→ **WHAT YOU HAVE TO DO**
Everything from the line containing "PIXELS pin DIN: RX -> none" to the last line of the entries must be reproduced exactly, and nothing outside that range.

→ **MATERIAL TO PROCESS**
****************

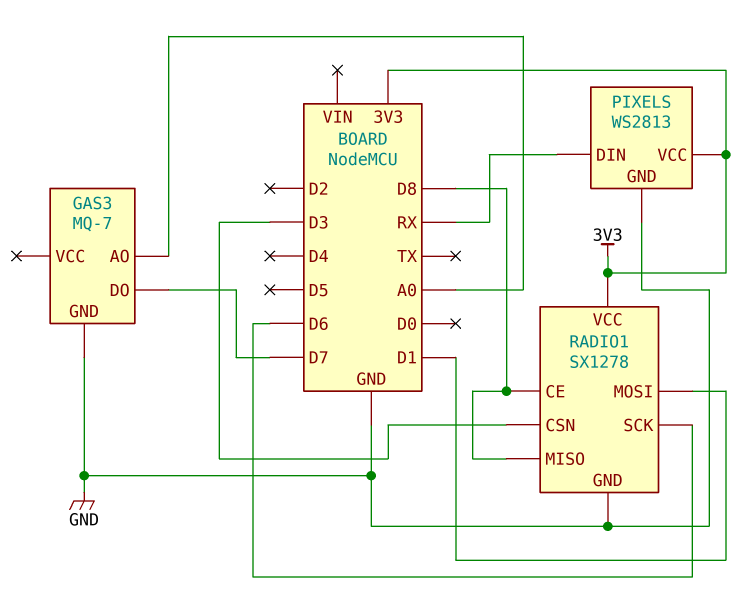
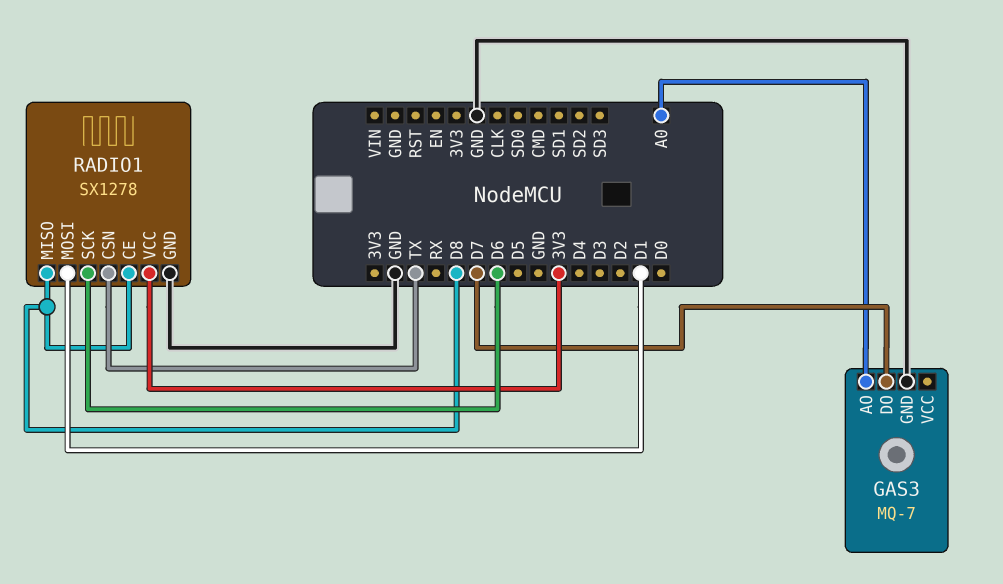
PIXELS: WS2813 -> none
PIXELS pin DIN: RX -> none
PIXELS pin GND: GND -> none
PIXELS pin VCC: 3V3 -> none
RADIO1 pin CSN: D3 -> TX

****************

→ **ANSWER BOX**
PIXELS pin DIN: RX -> none
PIXELS pin GND: GND -> none
PIXELS pin VCC: 3V3 -> none
RADIO1 pin CSN: D3 -> TX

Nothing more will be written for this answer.